TASK DETAILS =
The whole of the data is to be returned without a single change.

INPUT DATA Start Marker

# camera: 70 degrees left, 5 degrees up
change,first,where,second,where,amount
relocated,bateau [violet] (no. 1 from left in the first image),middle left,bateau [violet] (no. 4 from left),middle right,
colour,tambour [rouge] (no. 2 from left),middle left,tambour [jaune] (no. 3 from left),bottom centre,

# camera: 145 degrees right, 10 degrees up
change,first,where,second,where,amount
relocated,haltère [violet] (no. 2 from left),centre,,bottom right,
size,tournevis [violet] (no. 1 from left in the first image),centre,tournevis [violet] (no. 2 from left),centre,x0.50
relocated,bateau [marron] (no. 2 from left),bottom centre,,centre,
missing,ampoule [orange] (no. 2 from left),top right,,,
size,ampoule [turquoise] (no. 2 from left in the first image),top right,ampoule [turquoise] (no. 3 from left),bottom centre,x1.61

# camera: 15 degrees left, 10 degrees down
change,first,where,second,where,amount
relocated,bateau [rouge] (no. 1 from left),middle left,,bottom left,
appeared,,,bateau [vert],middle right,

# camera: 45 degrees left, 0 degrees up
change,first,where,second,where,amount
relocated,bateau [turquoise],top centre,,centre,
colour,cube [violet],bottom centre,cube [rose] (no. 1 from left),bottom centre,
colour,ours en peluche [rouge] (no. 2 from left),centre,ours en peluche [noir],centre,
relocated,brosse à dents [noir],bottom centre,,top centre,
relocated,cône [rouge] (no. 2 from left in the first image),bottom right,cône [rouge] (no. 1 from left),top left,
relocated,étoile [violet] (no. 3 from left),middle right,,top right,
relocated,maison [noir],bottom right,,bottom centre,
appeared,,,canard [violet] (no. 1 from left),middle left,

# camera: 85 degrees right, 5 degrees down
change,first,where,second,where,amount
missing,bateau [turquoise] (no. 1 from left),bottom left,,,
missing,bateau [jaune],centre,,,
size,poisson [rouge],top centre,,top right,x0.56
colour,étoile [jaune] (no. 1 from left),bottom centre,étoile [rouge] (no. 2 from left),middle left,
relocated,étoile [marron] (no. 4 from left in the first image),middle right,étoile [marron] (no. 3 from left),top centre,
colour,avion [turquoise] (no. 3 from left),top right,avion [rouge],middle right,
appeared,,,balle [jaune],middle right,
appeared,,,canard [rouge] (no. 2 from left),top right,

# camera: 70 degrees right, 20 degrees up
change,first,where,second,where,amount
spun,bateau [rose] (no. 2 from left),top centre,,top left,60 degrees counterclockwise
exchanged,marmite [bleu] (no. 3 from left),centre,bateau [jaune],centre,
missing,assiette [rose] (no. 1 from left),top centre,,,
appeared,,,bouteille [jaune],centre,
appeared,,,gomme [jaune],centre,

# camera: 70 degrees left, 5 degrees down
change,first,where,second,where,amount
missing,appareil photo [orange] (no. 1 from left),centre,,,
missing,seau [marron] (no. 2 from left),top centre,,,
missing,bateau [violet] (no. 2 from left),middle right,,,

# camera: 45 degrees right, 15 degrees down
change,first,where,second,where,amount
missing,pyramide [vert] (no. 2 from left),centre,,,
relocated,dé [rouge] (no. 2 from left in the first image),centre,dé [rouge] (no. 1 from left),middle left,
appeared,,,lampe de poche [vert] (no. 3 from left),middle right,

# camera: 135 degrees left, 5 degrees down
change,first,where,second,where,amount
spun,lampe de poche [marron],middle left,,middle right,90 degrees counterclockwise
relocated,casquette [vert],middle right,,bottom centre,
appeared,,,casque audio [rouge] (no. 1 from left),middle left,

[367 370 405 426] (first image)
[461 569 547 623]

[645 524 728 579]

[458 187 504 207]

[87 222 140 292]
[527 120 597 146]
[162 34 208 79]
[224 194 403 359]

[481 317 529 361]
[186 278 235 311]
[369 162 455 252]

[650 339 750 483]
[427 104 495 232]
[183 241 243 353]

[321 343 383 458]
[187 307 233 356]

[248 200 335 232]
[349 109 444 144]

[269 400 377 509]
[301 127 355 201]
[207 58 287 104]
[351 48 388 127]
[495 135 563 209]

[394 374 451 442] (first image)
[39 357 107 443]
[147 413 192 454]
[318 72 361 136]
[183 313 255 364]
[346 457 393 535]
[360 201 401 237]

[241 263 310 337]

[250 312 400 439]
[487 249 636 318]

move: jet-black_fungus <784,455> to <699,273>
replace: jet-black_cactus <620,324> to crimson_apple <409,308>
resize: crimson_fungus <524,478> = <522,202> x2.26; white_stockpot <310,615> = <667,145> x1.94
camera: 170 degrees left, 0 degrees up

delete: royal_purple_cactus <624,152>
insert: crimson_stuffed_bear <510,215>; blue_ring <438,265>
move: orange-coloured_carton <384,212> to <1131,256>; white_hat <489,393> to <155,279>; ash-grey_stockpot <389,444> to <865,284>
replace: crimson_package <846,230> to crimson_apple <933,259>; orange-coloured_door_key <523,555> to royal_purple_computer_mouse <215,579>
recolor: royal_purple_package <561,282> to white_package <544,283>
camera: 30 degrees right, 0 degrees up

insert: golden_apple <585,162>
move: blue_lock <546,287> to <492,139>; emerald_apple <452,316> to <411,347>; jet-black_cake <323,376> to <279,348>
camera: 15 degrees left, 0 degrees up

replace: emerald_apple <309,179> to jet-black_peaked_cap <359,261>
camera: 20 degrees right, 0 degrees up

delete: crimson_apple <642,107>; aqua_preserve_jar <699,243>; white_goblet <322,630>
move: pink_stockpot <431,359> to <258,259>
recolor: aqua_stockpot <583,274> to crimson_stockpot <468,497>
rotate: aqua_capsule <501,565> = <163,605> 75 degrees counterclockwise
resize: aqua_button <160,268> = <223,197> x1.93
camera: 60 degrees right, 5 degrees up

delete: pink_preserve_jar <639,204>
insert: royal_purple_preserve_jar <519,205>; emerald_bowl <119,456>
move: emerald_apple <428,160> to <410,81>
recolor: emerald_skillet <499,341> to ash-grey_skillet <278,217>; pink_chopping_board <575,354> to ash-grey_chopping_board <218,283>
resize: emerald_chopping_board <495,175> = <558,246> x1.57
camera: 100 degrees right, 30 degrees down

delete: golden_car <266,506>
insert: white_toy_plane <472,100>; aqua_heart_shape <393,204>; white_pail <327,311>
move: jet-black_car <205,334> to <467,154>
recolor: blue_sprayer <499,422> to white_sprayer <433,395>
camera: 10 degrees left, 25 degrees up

INPUT DATA End Marker

RESULT FOR THIS EXERCISE =
# camera: 70 degrees left, 5 degrees up
change,first,where,second,where,amount
relocated,bateau [violet] (no. 1 from left in the first image),middle left,bateau [violet] (no. 4 from left),middle right,
colour,tambour [rouge] (no. 2 from left),middle left,tambour [jaune] (no. 3 from left),bottom centre,

# camera: 145 degrees right, 10 degrees up
change,first,where,second,where,amount
relocated,haltère [violet] (no. 2 from left),centre,,bottom right,
size,tournevis [violet] (no. 1 from left in the first image),centre,tournevis [violet] (no. 2 from left),centre,x0.50
relocated,bateau [marron] (no. 2 from left),bottom centre,,centre,
missing,ampoule [orange] (no. 2 from left),top right,,,
size,ampoule [turquoise] (no. 2 from left in the first image),top right,ampoule [turquoise] (no. 3 from left),bottom centre,x1.61

# camera: 15 degrees left, 10 degrees down
change,first,where,second,where,amount
relocated,bateau [rouge] (no. 1 from left),middle left,,bottom left,
appeared,,,bateau [vert],middle right,

# camera: 45 degrees left, 0 degrees up
change,first,where,second,where,amount
relocated,bateau [turquoise],top centre,,centre,
colour,cube [violet],bottom centre,cube [rose] (no. 1 from left),bottom centre,
colour,ours en peluche [rouge] (no. 2 from left),centre,ours en peluche [noir],centre,
relocated,brosse à dents [noir],bottom centre,,top centre,
relocated,cône [rouge] (no. 2 from left in the first image),bottom right,cône [rouge] (no. 1 from left),top left,
relocated,étoile [violet] (no. 3 from left),middle right,,top right,
relocated,maison [noir],bottom right,,bottom centre,
appeared,,,canard [violet] (no. 1 from left),middle left,

# camera: 85 degrees right, 5 degrees down
change,first,where,second,where,amount
missing,bateau [turquoise] (no. 1 from left),bottom left,,,
missing,bateau [jaune],centre,,,
size,poisson [rouge],top centre,,top right,x0.56
colour,étoile [jaune] (no. 1 from left),bottom centre,étoile [rouge] (no. 2 from left),middle left,
relocated,étoile [marron] (no. 4 from left in the first image),middle right,étoile [marron] (no. 3 from left),top centre,
colour,avion [turquoise] (no. 3 from left),top right,avion [rouge],middle right,
appeared,,,balle [jaune],middle right,
appeared,,,canard [rouge] (no. 2 from left),top right,

# camera: 70 degrees right, 20 degrees up
change,first,where,second,where,amount
spun,bateau [rose] (no. 2 from left),top centre,,top left,60 degrees counterclockwise
exchanged,marmite [bleu] (no. 3 from left),centre,bateau [jaune],centre,
missing,assiette [rose] (no. 1 from left),top centre,,,
appeared,,,bouteille [jaune],centre,
appeared,,,gomme [jaune],centre,

# camera: 70 degrees left, 5 degrees down
change,first,where,second,where,amount
missing,appareil photo [orange] (no. 1 from left),centre,,,
missing,seau [marron] (no. 2 from left),top centre,,,
missing,bateau [violet] (no. 2 from left),middle right,,,

# camera: 45 degrees right, 15 degrees down
change,first,where,second,where,amount
missing,pyramide [vert] (no. 2 from left),centre,,,
relocated,dé [rouge] (no. 2 from left in the first image),centre,dé [rouge] (no. 1 from left),middle left,
appeared,,,lampe de poche [vert] (no. 3 from left),middle right,

# camera: 135 degrees left, 5 degrees down
change,first,where,second,where,amount
spun,lampe de poche [marron],middle left,,middle right,90 degrees counterclockwise
relocated,casquette [vert],middle right,,bottom centre,
appeared,,,casque audio [rouge] (no. 1 from left),middle left,

[367 370 405 426] (first image)
[461 569 547 623]

[645 524 728 579]

[458 187 504 207]

[87 222 140 292]
[527 120 597 146]
[162 34 208 79]
[224 194 403 359]

[481 317 529 361]
[186 278 235 311]
[369 162 455 252]

[650 339 750 483]
[427 104 495 232]
[183 241 243 353]

[321 343 383 458]
[187 307 233 356]

[248 200 335 232]
[349 109 444 144]

[269 400 377 509]
[301 127 355 201]
[207 58 287 104]
[351 48 388 127]
[495 135 563 209]

[394 374 451 442] (first image)
[39 357 107 443]
[147 413 192 454]
[318 72 361 136]
[183 313 255 364]
[346 457 393 535]
[360 201 401 237]

[241 263 310 337]

[250 312 400 439]
[487 249 636 318]

move: jet-black_fungus <784,455> to <699,273>
replace: jet-black_cactus <620,324> to crimson_apple <409,308>
resize: crimson_fungus <524,478> = <522,202> x2.26; white_stockpot <310,615> = <667,145> x1.94
camera: 170 degrees left, 0 degrees up

delete: royal_purple_cactus <624,152>
insert: crimson_stuffed_bear <510,215>; blue_ring <438,265>
move: orange-coloured_carton <384,212> to <1131,256>; white_hat <489,393> to <155,279>; ash-grey_stockpot <389,444> to <865,284>
replace: crimson_package <846,230> to crimson_apple <933,259>; orange-coloured_door_key <523,555> to royal_purple_computer_mouse <215,579>
recolor: royal_purple_package <561,282> to white_package <544,283>
camera: 30 degrees right, 0 degrees up

insert: golden_apple <585,162>
move: blue_lock <546,287> to <492,139>; emerald_apple <452,316> to <411,347>; jet-black_cake <323,376> to <279,348>
camera: 15 degrees left, 0 degrees up

replace: emerald_apple <309,179> to jet-black_peaked_cap <359,261>
camera: 20 degrees right, 0 degrees up

delete: crimson_apple <642,107>; aqua_preserve_jar <699,243>; white_goblet <322,630>
move: pink_stockpot <431,359> to <258,259>
recolor: aqua_stockpot <583,274> to crimson_stockpot <468,497>
rotate: aqua_capsule <501,565> = <163,605> 75 degrees counterclockwise
resize: aqua_button <160,268> = <223,197> x1.93
camera: 60 degrees right, 5 degrees up

delete: pink_preserve_jar <639,204>
insert: royal_purple_preserve_jar <519,205>; emerald_bowl <119,456>
move: emerald_apple <428,160> to <410,81>
recolor: emerald_skillet <499,341> to ash-grey_skillet <278,217>; pink_chopping_board <575,354> to ash-grey_chopping_board <218,283>
resize: emerald_chopping_board <495,175> = <558,246> x1.57
camera: 100 degrees right, 30 degrees down

delete: golden_car <266,506>
insert: white_toy_plane <472,100>; aqua_heart_shape <393,204>; white_pail <327,311>
move: jet-black_car <205,334> to <467,154>
recolor: blue_sprayer <499,422> to white_sprayer <433,395>
camera: 10 degrees left, 25 degrees up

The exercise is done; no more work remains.